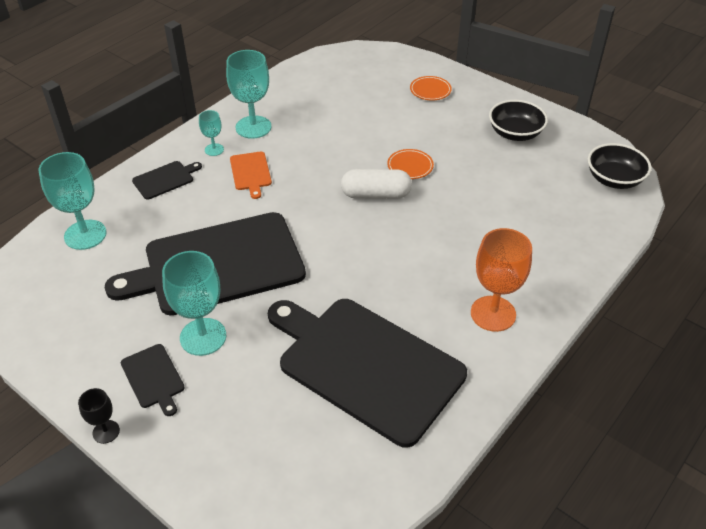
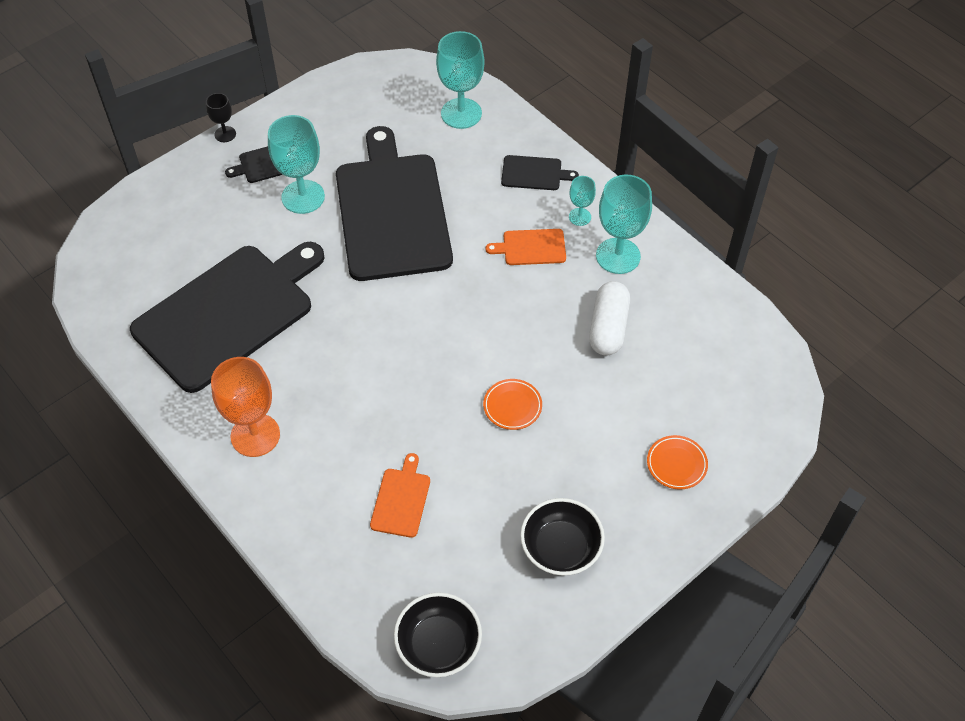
camera: 100 degrees right, 10 degrees up
black cutting board [132,161,202,200] -> black cutting board turned 60 degrees counterclockwise [501,155,579,190]
white capsule [341,169,412,199] -> white capsule moved to [589,281,630,356]
none -> orange cutting board [370,453,430,538]

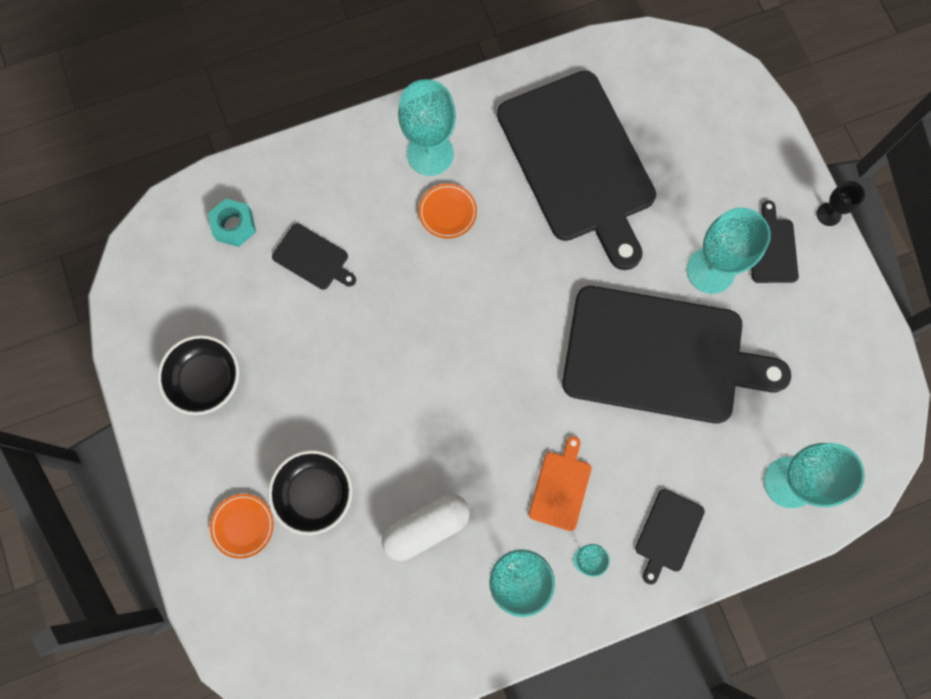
camera: 110 degrees right, 20 degrees up
orange goblet [211,357,280,457] -> turquoise goblet [398,79,456,176]
orange cutting board [370,453,430,538] -> black cutting board [272,223,356,290]
black bowl [394,592,482,677] -> black bowl moved to [268,450,353,535]
orange plate [483,379,542,430] -> orange plate moved to [419,184,477,239]
white capsule [589,281,630,356] -> white capsule turned 60 degrees counterclockwise [382,494,470,561]
none -> turquoise nut [208,198,256,247]

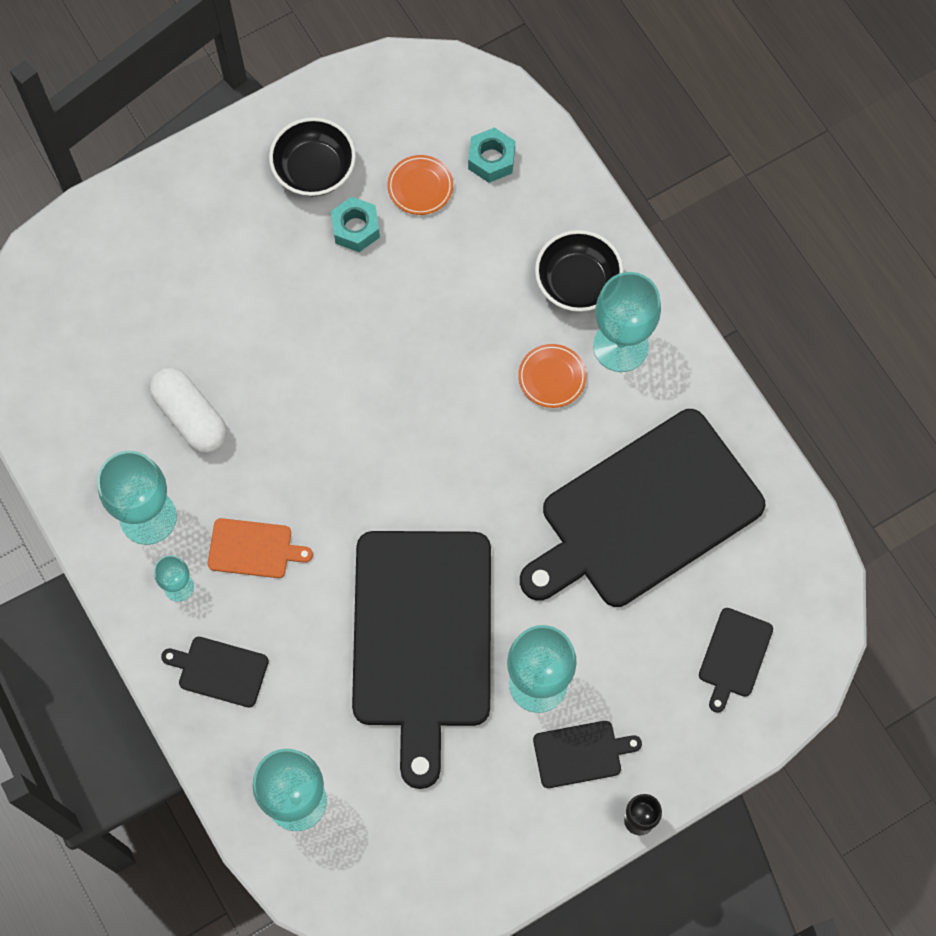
camera: 80 degrees right, 5 degrees down
orange plate [210,494,274,559] -> orange plate moved to [388,155,453,215]
black bowl [268,450,353,535] -> black bowl moved to [535,230,624,312]
black cutting board [272,223,356,290] -> black cutting board moved to [699,608,773,713]
none -> turquoise nut [331,197,380,252]

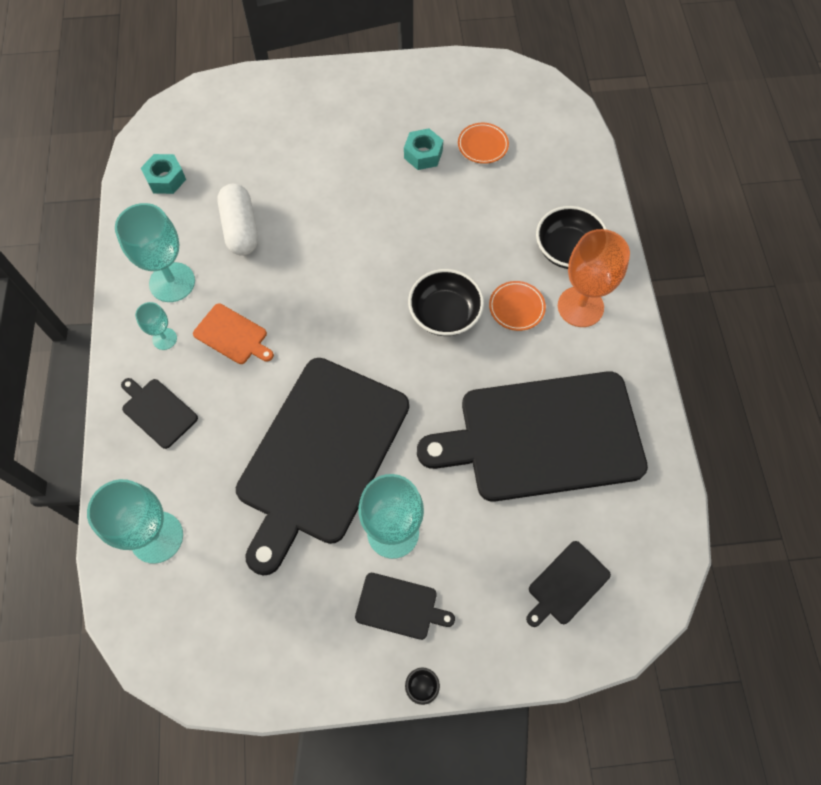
camera: 25 degrees right, 5 degrees down
black bowl [269,117,356,196] -> black bowl moved to [408,269,484,336]
turquoise nut [468,127,515,183] -> turquoise nut moved to [141,154,186,194]
turquoise goblet [593,272,661,372] -> orange goblet [558,229,630,327]

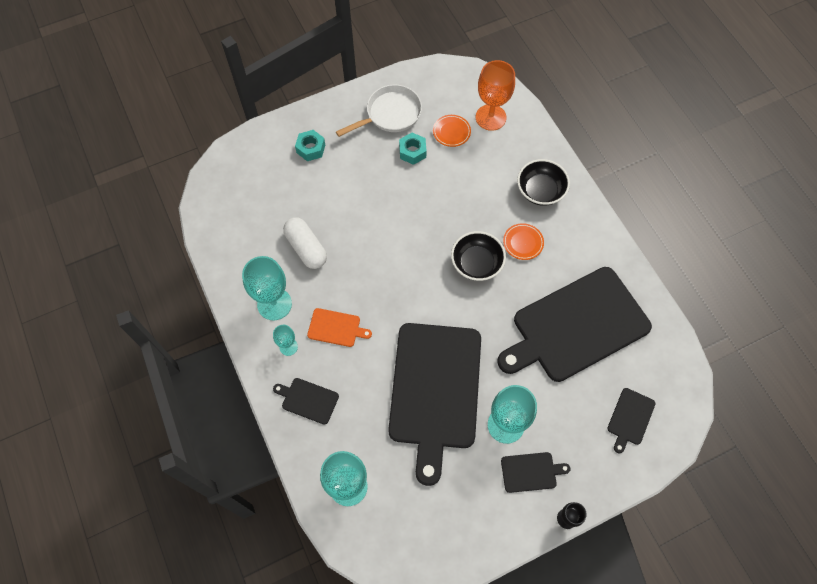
camera: 20 degrees left, 0 degrees up
turquoise nut [141,154,186,194] -> turquoise nut moved to [295,130,325,161]
orange goblet [558,229,630,327] -> orange goblet moved to [476,60,515,131]
none -> white pan [336,85,422,137]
=======
### Directions for this task
Could you write out exactly the lines running from the one with "black bowl [394,592,482,677]" through the last line of the data above, both ends kept, and omit any picture?

### Answer space
black bowl [394,592,482,677] -> black bowl moved to [268,450,353,535]
orange plate [483,379,542,430] -> orange plate moved to [419,184,477,239]
white capsule [589,281,630,356] -> white capsule turned 60 degrees counterclockwise [382,494,470,561]
none -> turquoise nut [208,198,256,247]

camera: 80 degrees right, 5 degrees down
orange plate [210,494,274,559] -> orange plate moved to [388,155,453,215]
black bowl [268,450,353,535] -> black bowl moved to [535,230,624,312]
black cutting board [272,223,356,290] -> black cutting board moved to [699,608,773,713]
none -> turquoise nut [331,197,380,252]

camera: 25 degrees right, 5 degrees down
black bowl [269,117,356,196] -> black bowl moved to [408,269,484,336]
turquoise nut [468,127,515,183] -> turquoise nut moved to [141,154,186,194]
turquoise goblet [593,272,661,372] -> orange goblet [558,229,630,327]

camera: 20 degrees left, 0 degrees up
turquoise nut [141,154,186,194] -> turquoise nut moved to [295,130,325,161]
orange goblet [558,229,630,327] -> orange goblet moved to [476,60,515,131]
none -> white pan [336,85,422,137]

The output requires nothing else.